_Records supplied:_
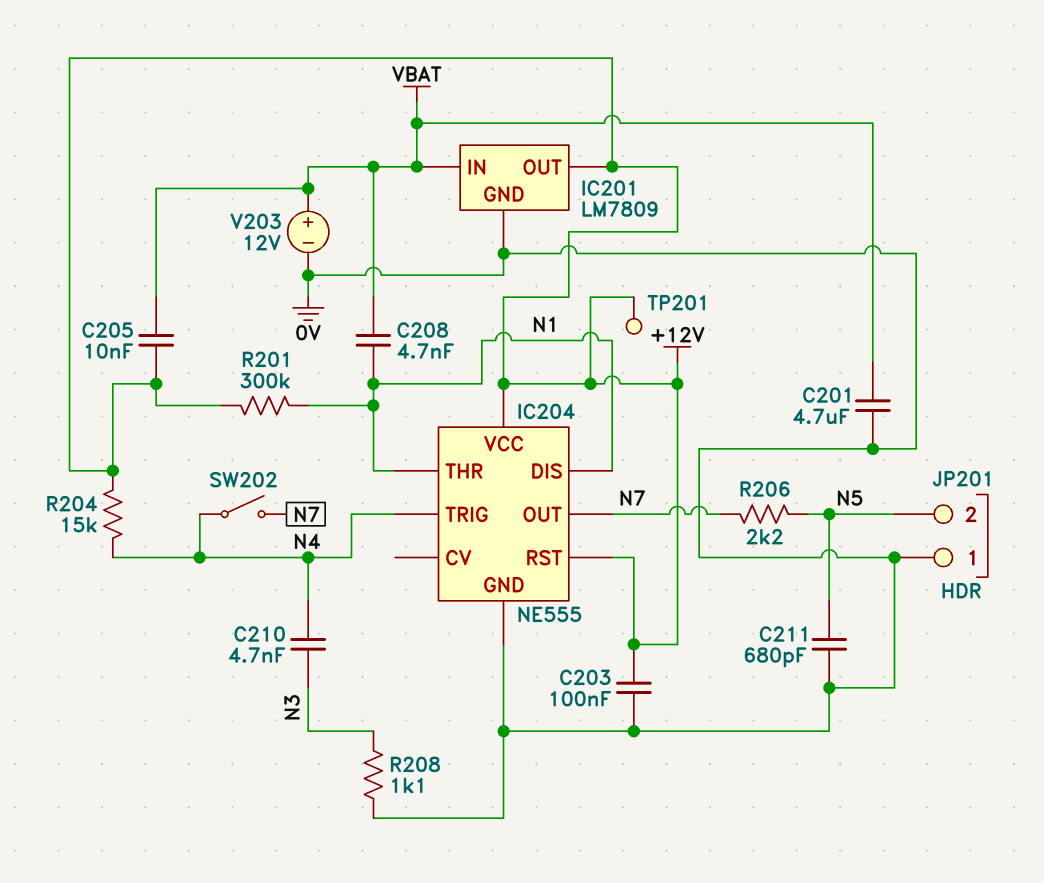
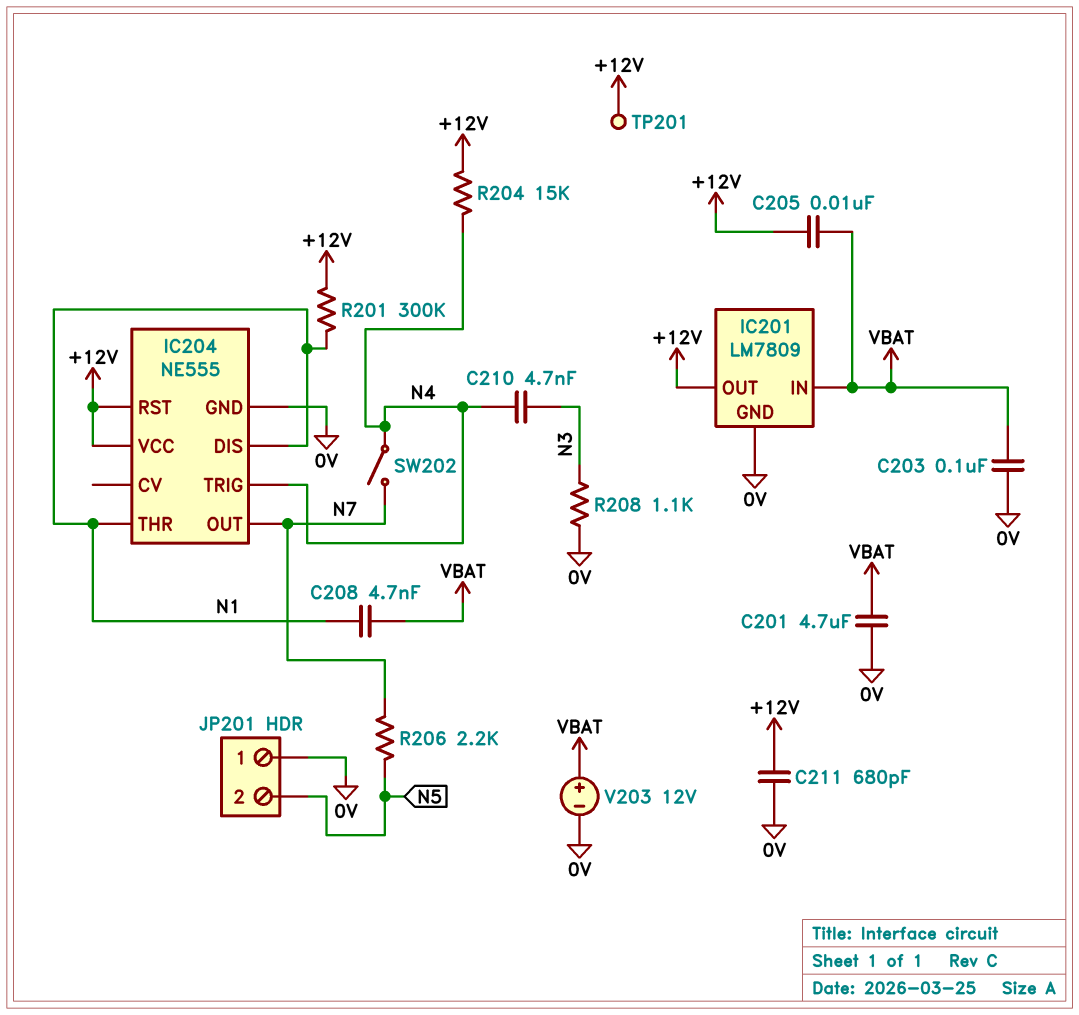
C203: 100nF (+12V, 0V) -> 100nF (0V, VBAT)
C211: 680pF (0V, N5) -> 680pF (+12V, 0V)

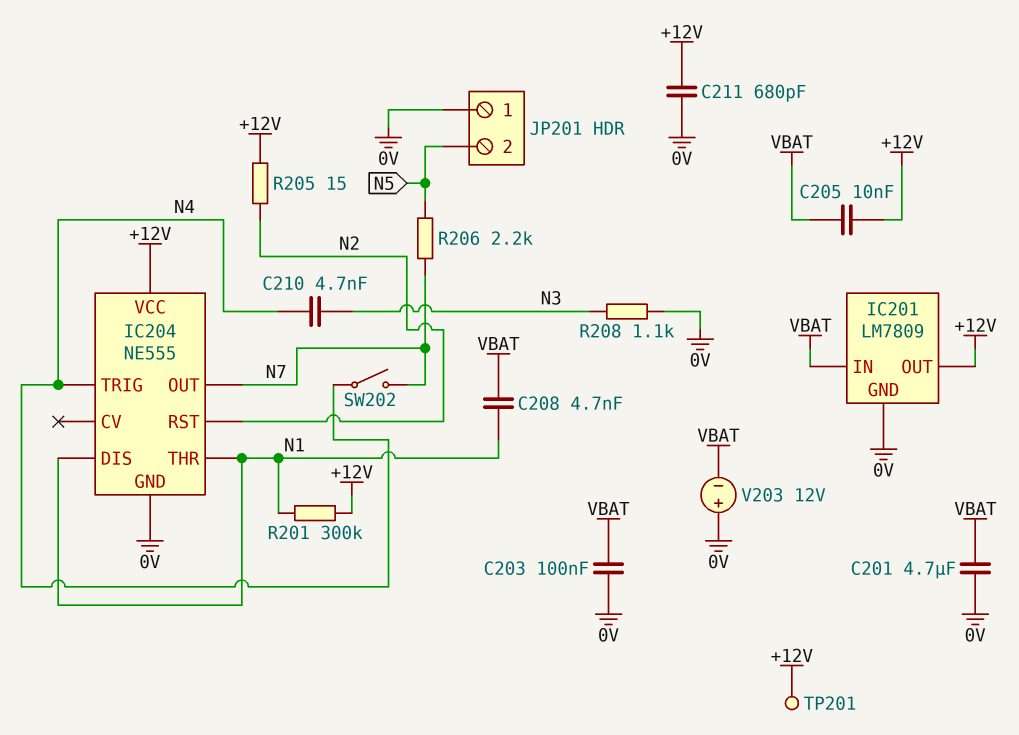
IC204 pin RST: +12V -> N2
R204: 15k (+12V, N4) -> none
R205: none -> 15 (+12V, N2)
V203: 12V (plus VBAT, minus 0V) -> 12V (plus 0V, minus VBAT)

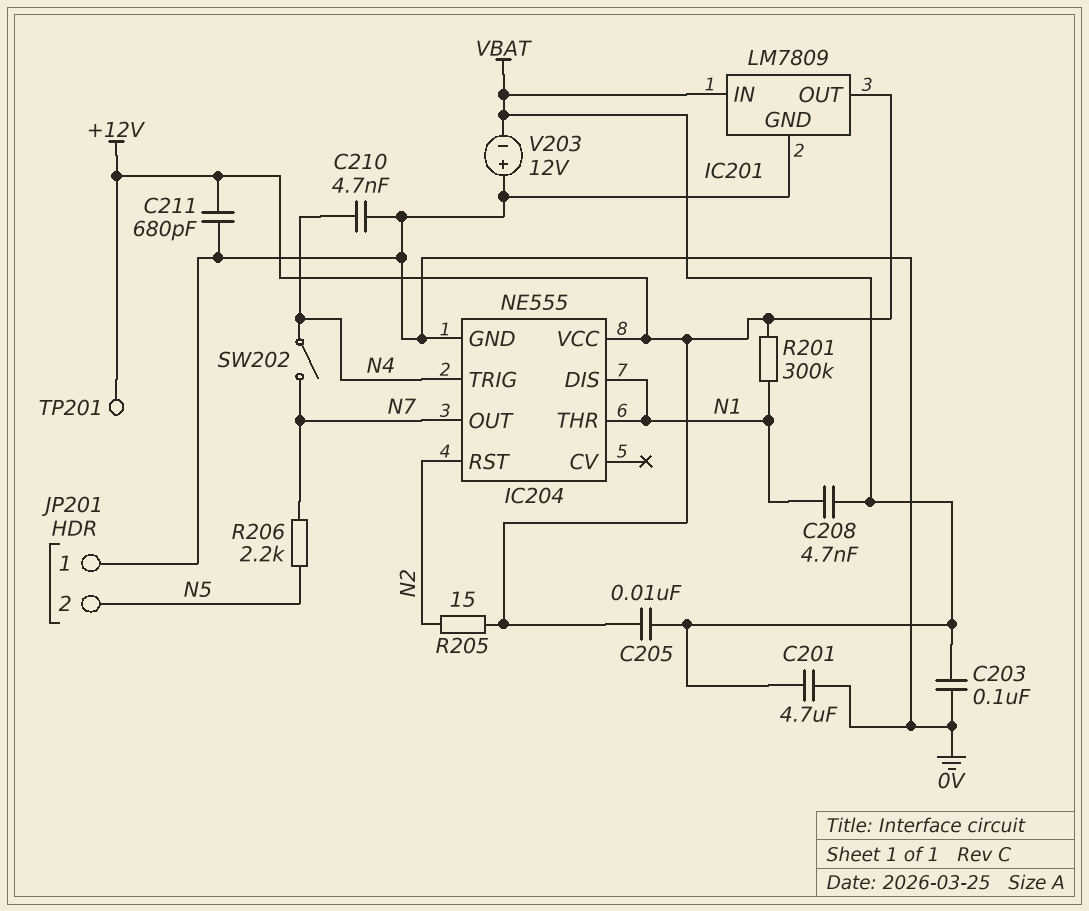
C210: 4.7nF (N3, N4) -> 4.7nF (0V, N4)
R208: 1.1k (0V, N3) -> none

_Directions:_ Print each line above exactly as it appears, excluding all images.

_Written response:_
C203: 100nF (+12V, 0V) -> 100nF (0V, VBAT)
C211: 680pF (0V, N5) -> 680pF (+12V, 0V)

IC204 pin RST: +12V -> N2
R204: 15k (+12V, N4) -> none
R205: none -> 15 (+12V, N2)
V203: 12V (plus VBAT, minus 0V) -> 12V (plus 0V, minus VBAT)

C210: 4.7nF (N3, N4) -> 4.7nF (0V, N4)
R208: 1.1k (0V, N3) -> none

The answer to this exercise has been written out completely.